**Instructions for the task:** If an entry holds a picture, drop the picture and restate the rest word for word.

**Source material:**

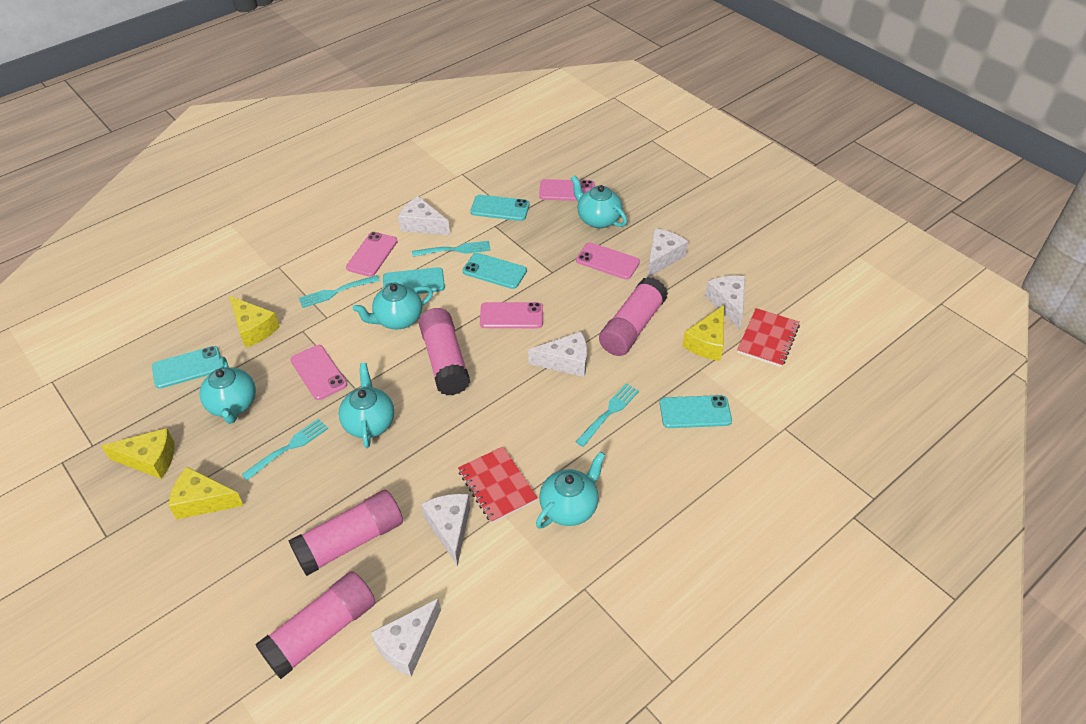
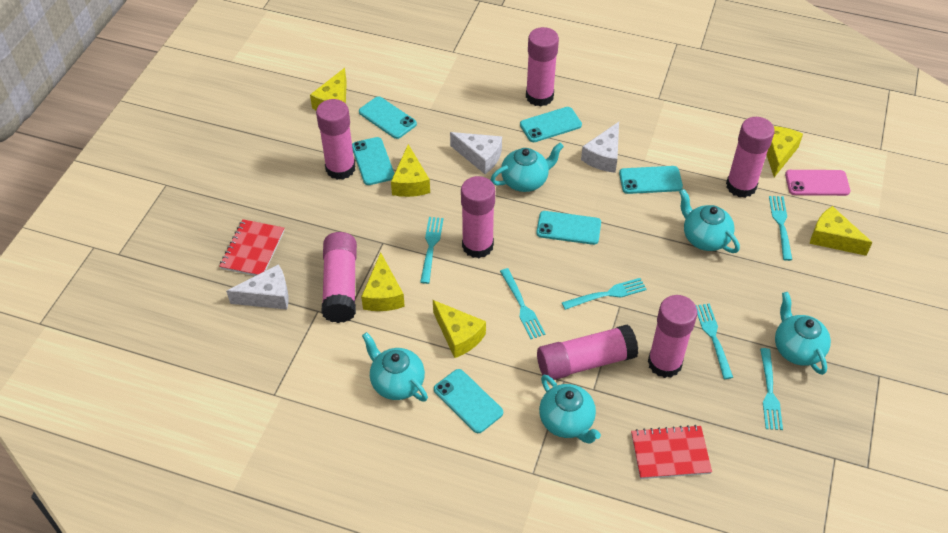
pink glue stick: 4 -> 7
pink phone: 5 -> 1
turquoise fork: 4 -> 6
turquoise phone: 5 -> 6
white cheese: 6 -> 3
yellow cheese: 4 -> 6

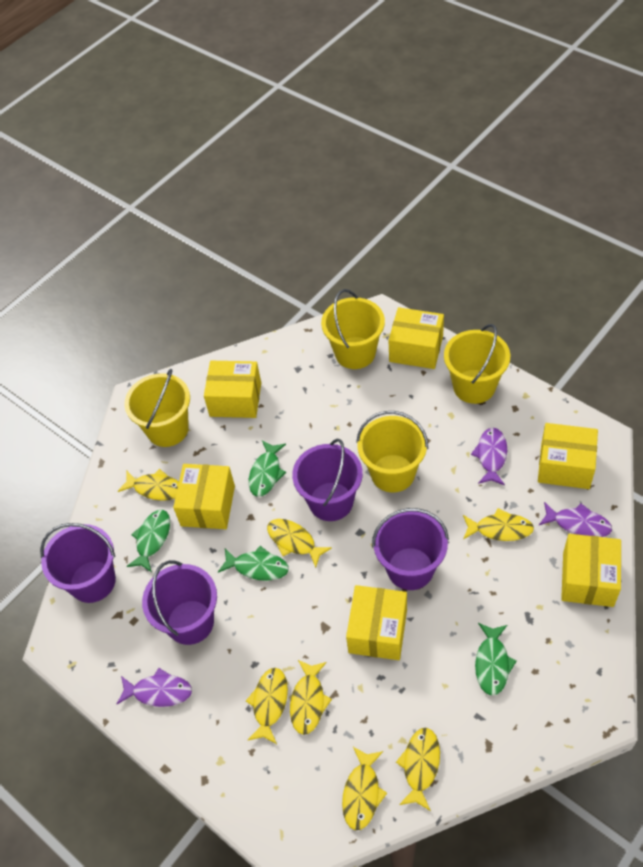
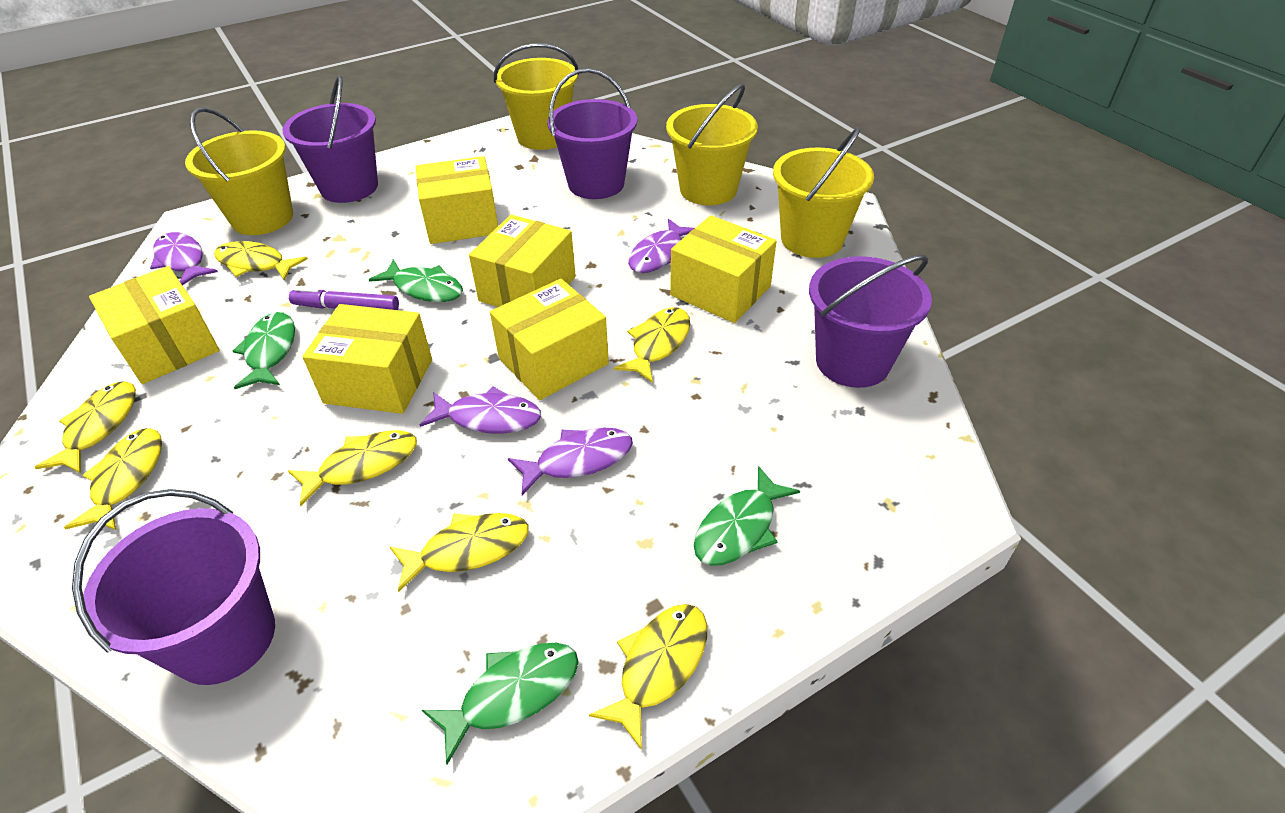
purple fish: 3 -> 4
purple marker: 0 -> 1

**Your solution:**
pink glue stick: 4 -> 7
pink phone: 5 -> 1
turquoise fork: 4 -> 6
turquoise phone: 5 -> 6
white cheese: 6 -> 3
yellow cheese: 4 -> 6

purple fish: 3 -> 4
purple marker: 0 -> 1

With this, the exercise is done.